*WHAT YOU HAVE TO DO:*
Copy word for word, and only, the lines below from the one with "(189, 397) = (94, 207): yellow" through the last.

*LISTED RECORDS:*
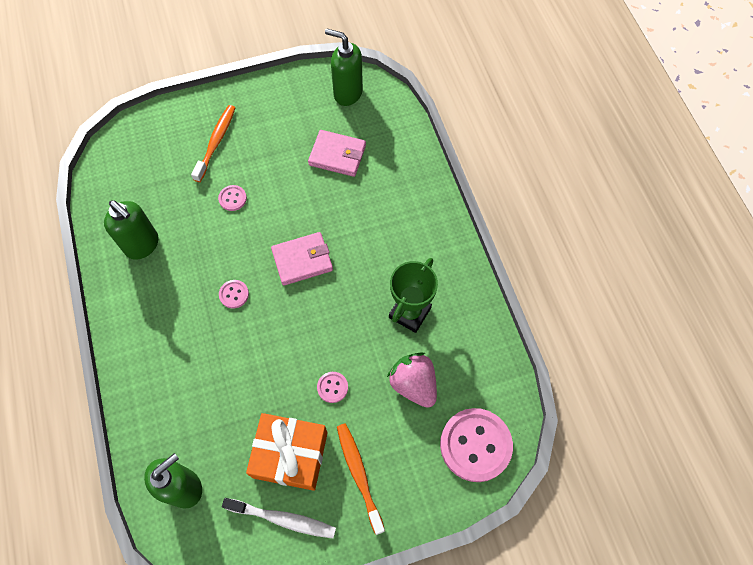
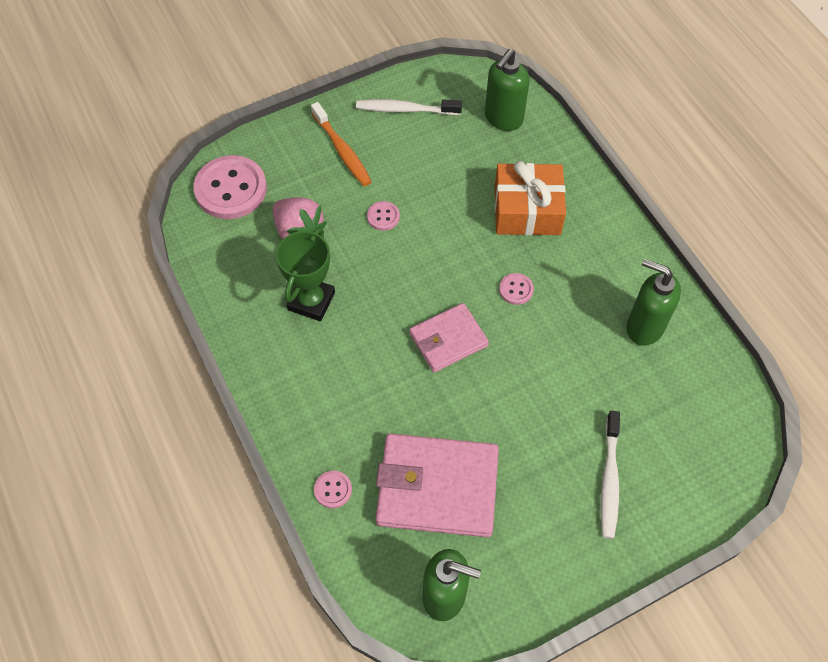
camera: 170 degrees right, 5 degrees down
(216, 142) = (609, 479): orange toothbrush -> white toothbrush
(232, 198) = (558, 402): pink button -> pink button (333, 490)
(290, 454) = (411, 156): orange gift -> orange gift (527, 210)
(337, 155) = (437, 488): pink wallet -> pink wallet, size x1.66

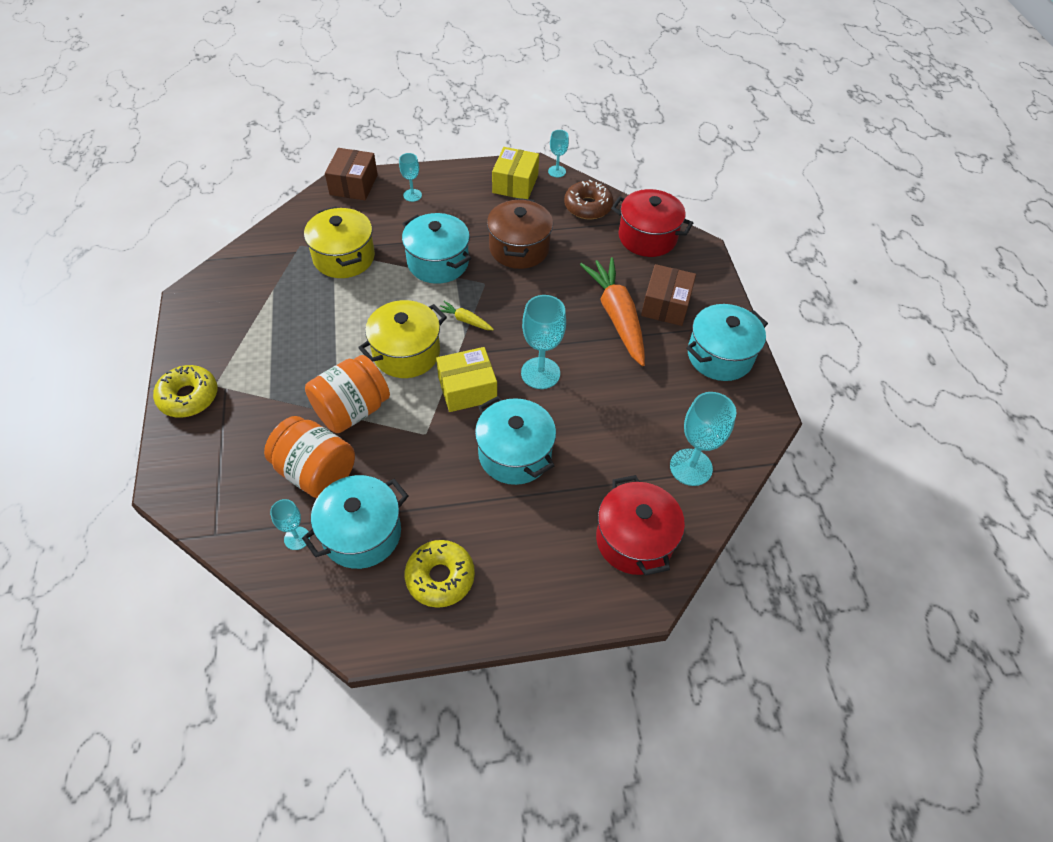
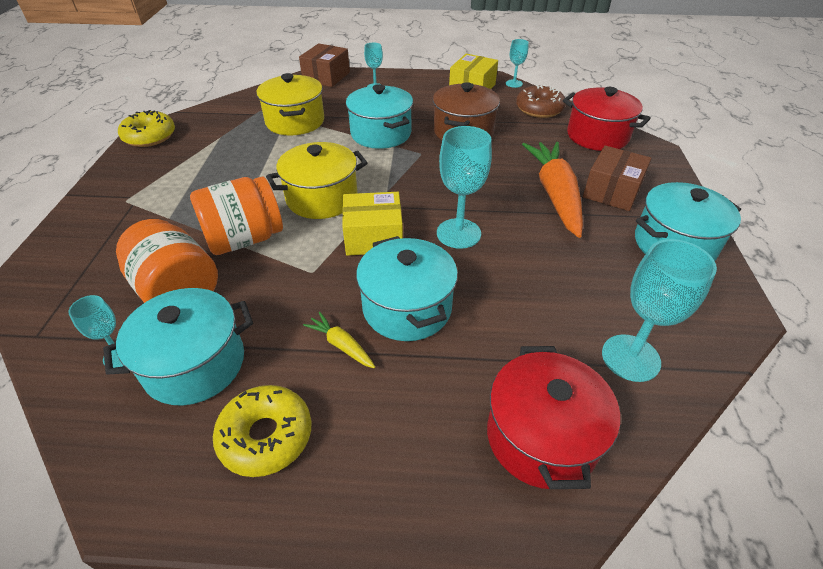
camera: 15 degrees right, 10 degrees down
(189, 397) = (94, 207): yellow donut -> yellow donut (150, 136)
(465, 320) = (392, 179): yellow carrot -> yellow carrot (341, 345)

*ANSWER TO THIS EXERCISE:*
(189, 397) = (94, 207): yellow donut -> yellow donut (150, 136)
(465, 320) = (392, 179): yellow carrot -> yellow carrot (341, 345)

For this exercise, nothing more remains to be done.